REQUIREMENT: Begin at the top of the following data. Copy each line exactly until you have copied the line containing "The size of the cone/ebony".

======== DATA EXCERPTS

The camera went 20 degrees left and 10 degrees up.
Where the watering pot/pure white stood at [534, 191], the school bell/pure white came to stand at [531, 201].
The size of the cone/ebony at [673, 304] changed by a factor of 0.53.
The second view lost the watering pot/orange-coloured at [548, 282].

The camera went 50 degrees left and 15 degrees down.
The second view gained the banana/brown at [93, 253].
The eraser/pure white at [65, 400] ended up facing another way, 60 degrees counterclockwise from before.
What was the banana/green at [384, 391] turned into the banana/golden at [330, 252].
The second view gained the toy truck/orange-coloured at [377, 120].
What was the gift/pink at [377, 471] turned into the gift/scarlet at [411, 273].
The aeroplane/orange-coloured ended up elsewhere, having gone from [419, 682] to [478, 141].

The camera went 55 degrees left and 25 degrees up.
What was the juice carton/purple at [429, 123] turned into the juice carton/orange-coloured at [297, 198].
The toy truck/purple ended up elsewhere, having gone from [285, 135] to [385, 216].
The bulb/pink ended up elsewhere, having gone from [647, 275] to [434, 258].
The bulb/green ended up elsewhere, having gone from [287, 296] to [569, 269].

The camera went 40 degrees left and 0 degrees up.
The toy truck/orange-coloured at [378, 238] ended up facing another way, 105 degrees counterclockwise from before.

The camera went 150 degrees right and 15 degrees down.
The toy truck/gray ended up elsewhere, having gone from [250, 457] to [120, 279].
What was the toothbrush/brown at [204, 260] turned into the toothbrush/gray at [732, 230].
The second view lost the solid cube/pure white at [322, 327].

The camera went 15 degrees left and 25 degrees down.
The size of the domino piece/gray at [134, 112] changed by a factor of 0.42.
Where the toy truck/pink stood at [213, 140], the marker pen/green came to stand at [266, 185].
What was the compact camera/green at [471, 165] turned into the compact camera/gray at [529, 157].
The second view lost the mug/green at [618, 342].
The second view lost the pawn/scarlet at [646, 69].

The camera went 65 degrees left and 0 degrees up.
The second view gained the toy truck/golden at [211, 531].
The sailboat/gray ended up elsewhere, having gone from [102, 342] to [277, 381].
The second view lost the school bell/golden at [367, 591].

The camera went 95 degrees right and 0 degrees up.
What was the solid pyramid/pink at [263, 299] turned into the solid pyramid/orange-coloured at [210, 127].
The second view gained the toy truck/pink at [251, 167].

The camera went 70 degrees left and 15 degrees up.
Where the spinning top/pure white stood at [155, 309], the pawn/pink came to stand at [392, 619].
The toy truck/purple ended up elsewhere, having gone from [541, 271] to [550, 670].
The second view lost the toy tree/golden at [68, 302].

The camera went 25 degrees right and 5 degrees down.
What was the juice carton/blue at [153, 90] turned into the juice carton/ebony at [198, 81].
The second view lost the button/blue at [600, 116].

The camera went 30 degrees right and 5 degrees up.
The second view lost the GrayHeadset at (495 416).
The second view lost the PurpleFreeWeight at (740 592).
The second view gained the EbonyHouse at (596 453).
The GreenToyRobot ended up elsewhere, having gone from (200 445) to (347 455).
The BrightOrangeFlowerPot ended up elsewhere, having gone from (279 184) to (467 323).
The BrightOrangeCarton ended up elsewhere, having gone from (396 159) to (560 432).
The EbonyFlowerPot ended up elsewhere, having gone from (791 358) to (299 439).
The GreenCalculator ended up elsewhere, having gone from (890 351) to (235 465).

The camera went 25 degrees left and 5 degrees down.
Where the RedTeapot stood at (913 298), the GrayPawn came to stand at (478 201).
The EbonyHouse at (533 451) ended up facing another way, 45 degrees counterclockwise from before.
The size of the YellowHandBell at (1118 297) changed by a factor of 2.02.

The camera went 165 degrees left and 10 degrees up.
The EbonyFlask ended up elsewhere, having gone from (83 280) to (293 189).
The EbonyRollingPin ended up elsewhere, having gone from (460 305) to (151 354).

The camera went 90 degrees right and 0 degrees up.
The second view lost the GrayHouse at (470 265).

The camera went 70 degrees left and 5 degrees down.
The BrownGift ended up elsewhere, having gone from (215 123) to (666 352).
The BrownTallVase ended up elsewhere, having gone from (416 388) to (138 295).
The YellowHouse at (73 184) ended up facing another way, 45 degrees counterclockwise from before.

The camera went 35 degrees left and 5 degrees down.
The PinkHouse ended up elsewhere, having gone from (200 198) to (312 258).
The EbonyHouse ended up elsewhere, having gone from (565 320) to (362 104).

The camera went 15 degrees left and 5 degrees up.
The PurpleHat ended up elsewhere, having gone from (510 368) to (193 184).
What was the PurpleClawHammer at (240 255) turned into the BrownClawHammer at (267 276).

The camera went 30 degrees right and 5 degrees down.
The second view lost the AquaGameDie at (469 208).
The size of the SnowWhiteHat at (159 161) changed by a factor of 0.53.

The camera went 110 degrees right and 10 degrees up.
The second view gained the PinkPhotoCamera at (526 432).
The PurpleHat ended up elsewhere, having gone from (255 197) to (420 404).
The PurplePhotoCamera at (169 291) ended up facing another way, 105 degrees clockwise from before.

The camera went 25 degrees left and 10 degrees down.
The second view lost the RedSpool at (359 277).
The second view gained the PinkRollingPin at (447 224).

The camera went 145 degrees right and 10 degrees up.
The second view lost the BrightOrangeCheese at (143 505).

================

WRITTEN SOLUTION:
The camera went 20 degrees left and 10 degrees up.
Where the watering pot/pure white stood at [534, 191], the school bell/pure white came to stand at [531, 201].
The size of the cone/ebony at [673, 304] changed by a factor of 0.53.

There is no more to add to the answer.